Provided data:
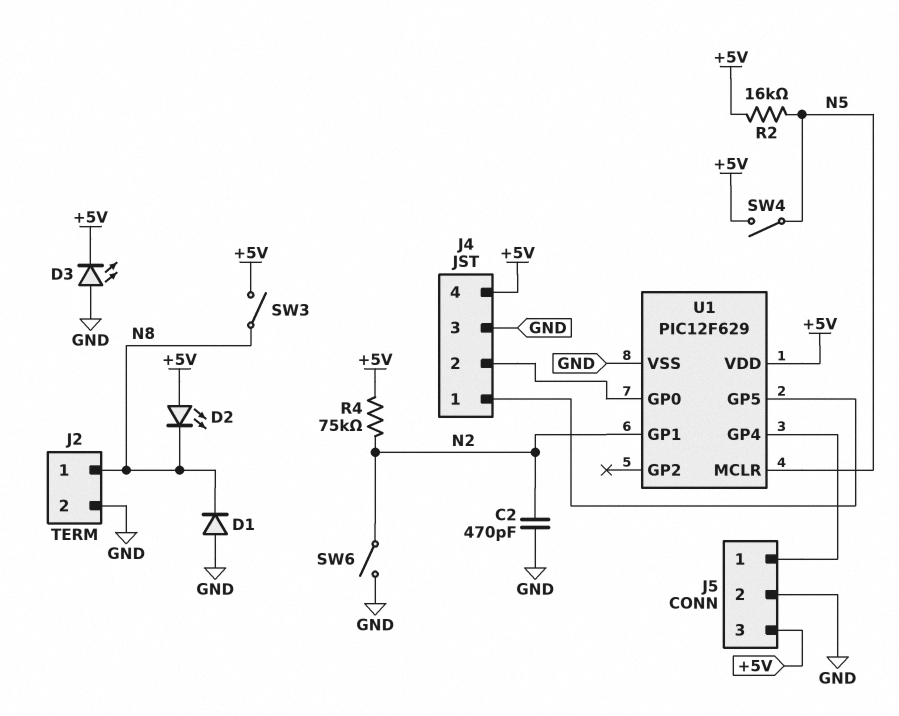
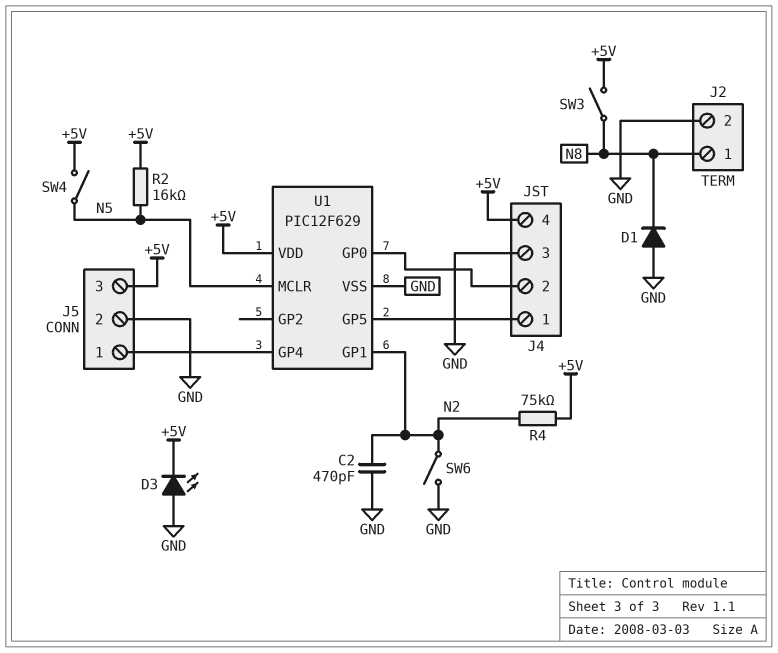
D2: LED (A +5V, K N8) -> none

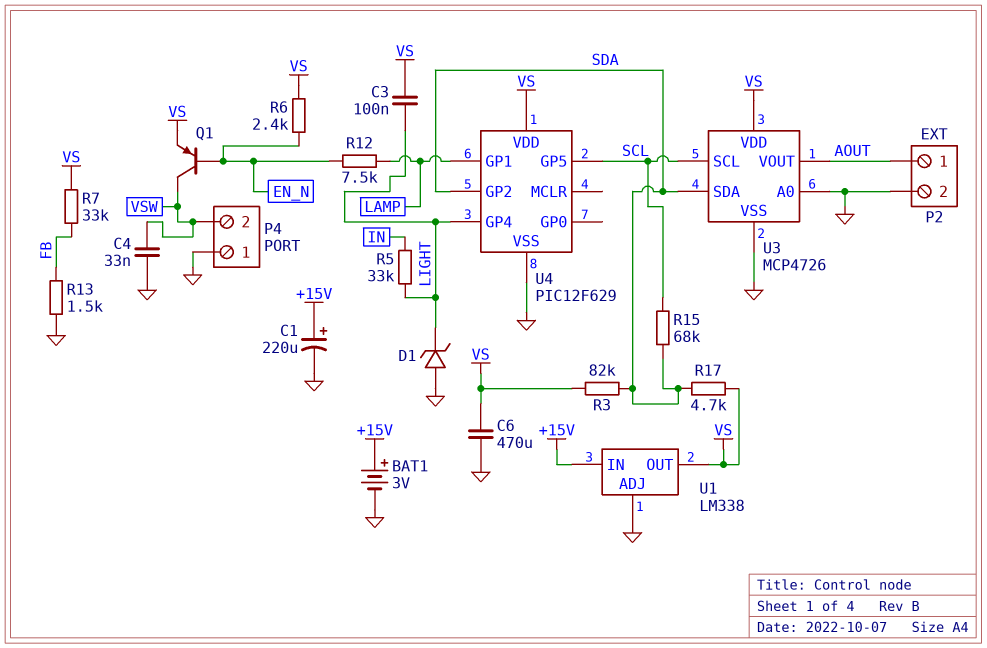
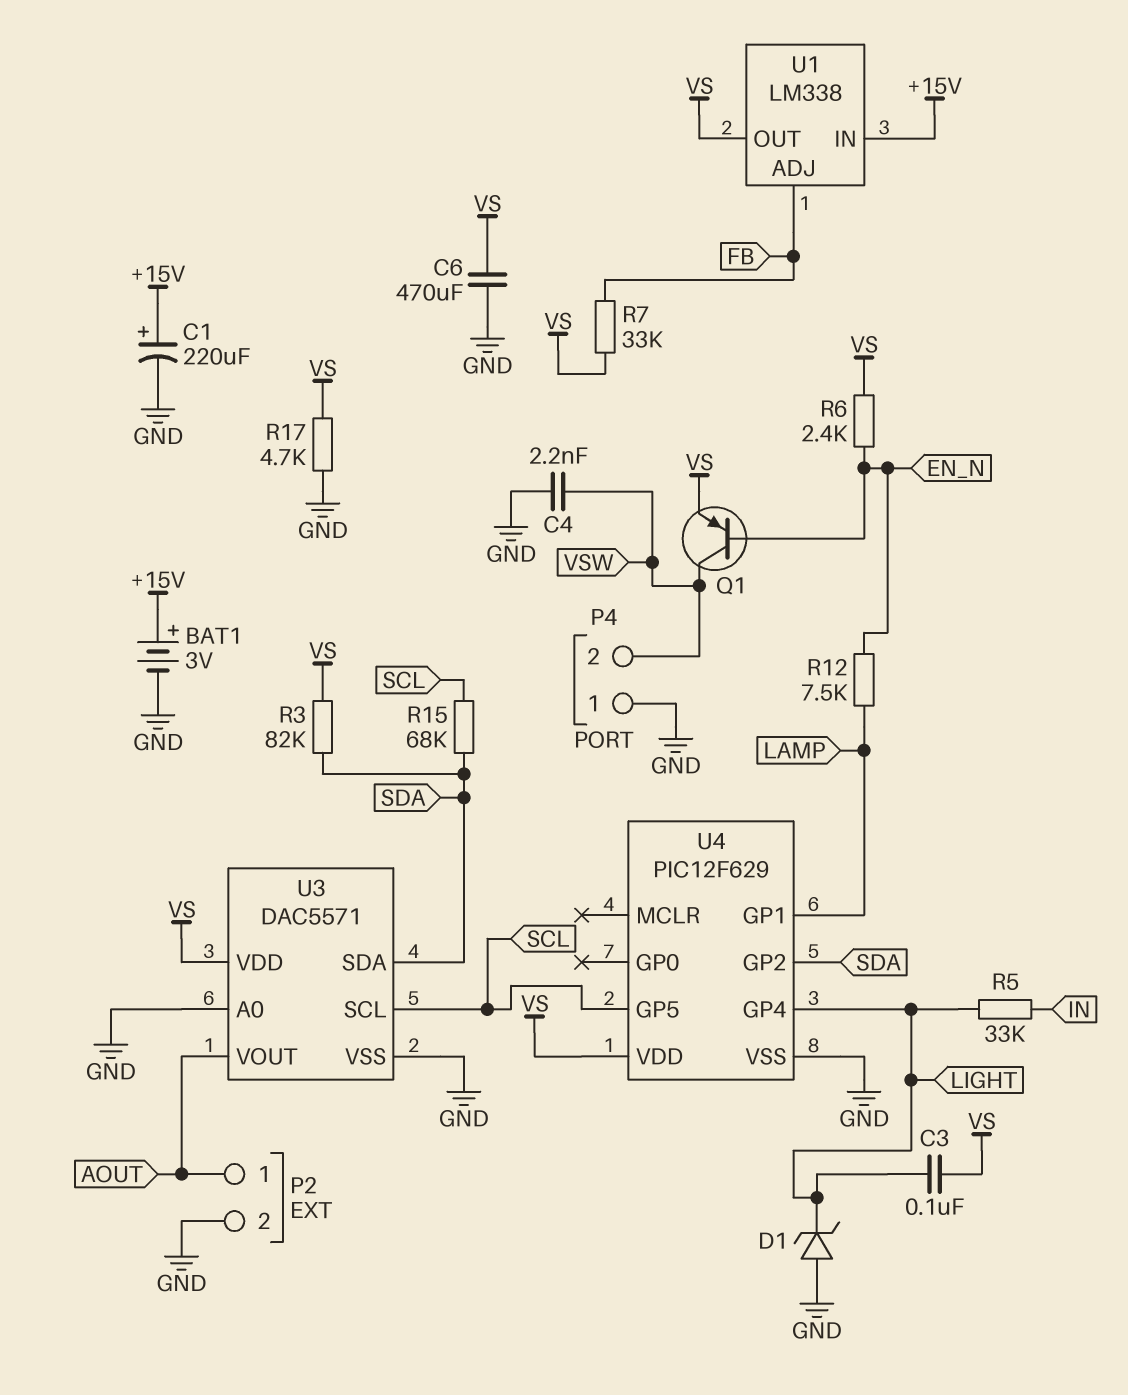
C4: 33nF (GND, VSW) -> 2.2nF (GND, VSW)
R13: 1.5k (FB, GND) -> none
R17: 4.7k (SDA, VS) -> 4.7k (GND, VS)
U1 pin ADJ: GND -> FB
U3: MCP4726 -> DAC5571

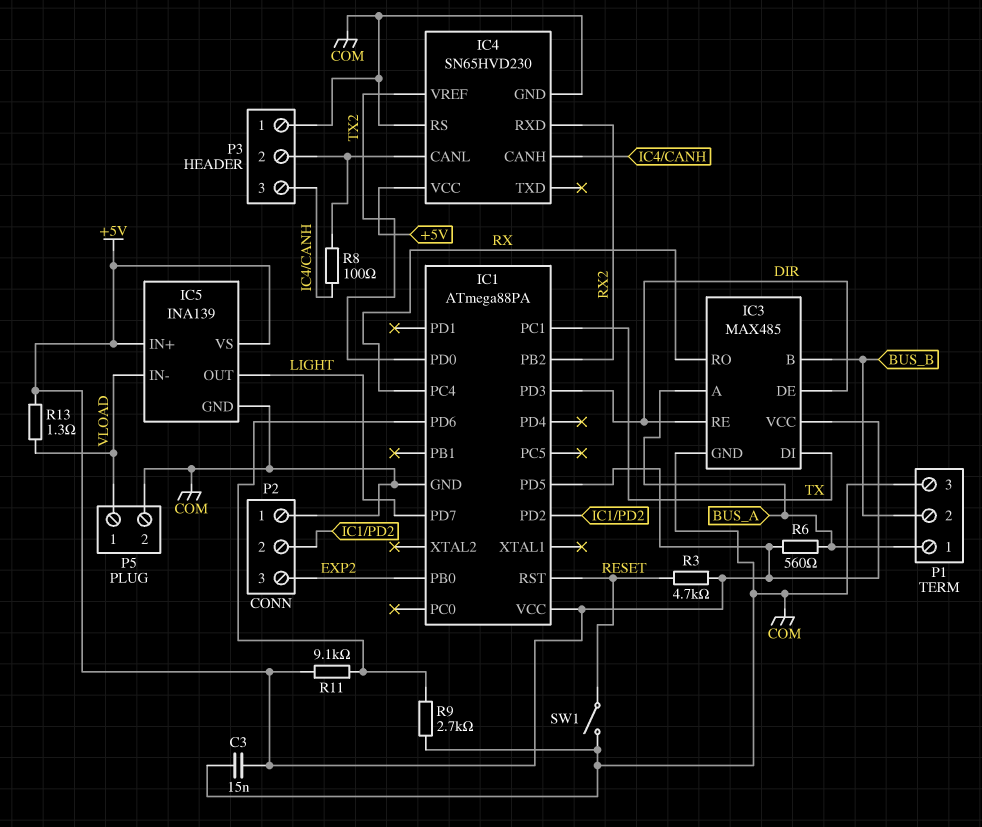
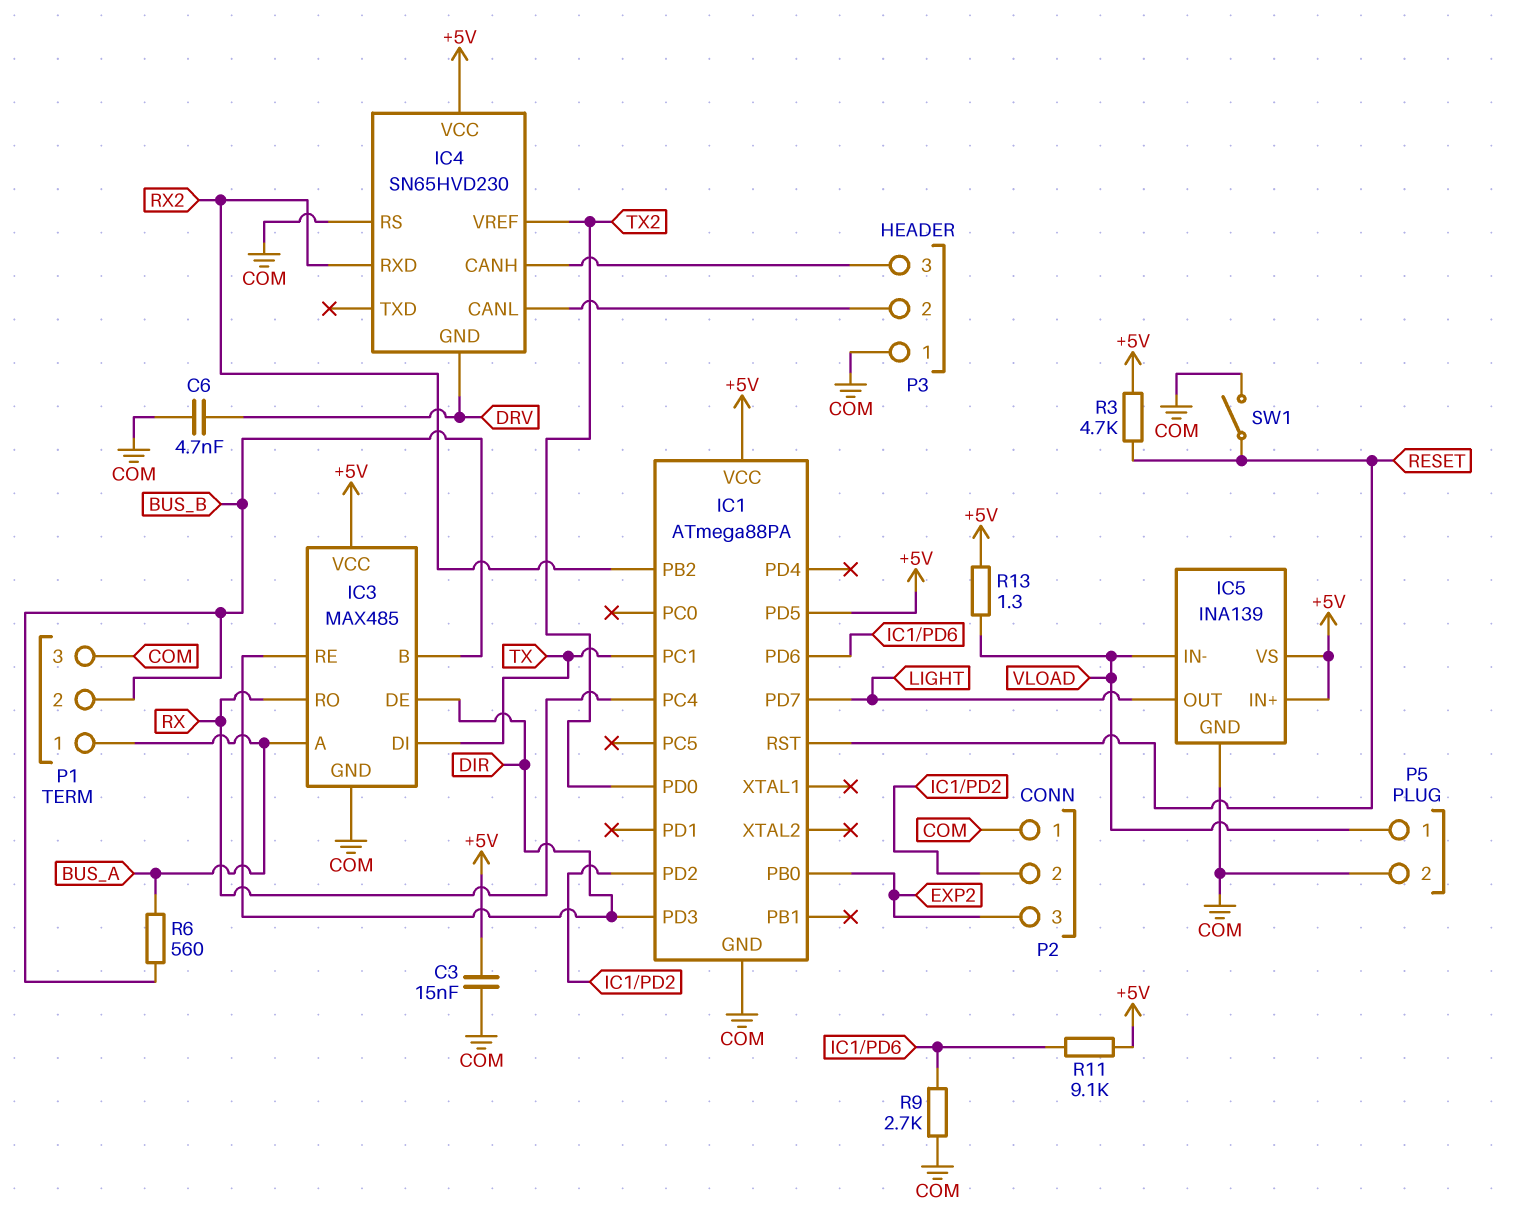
C6: none -> 4.7nF (COM, DRV)
IC4 pin GND: COM -> DRV
R6: 560 (+5V, BUS_A) -> 560 (BUS_A, BUS_B)
R8: 100 (IC4/CANH, IC4/CANL) -> none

How to complete this task: The answer must consist of every line from the data that holds the string "none".

Response to this exercise:
D2: LED (A +5V, K N8) -> none
R13: 1.5k (FB, GND) -> none
C6: none -> 4.7nF (COM, DRV)
R8: 100 (IC4/CANH, IC4/CANL) -> none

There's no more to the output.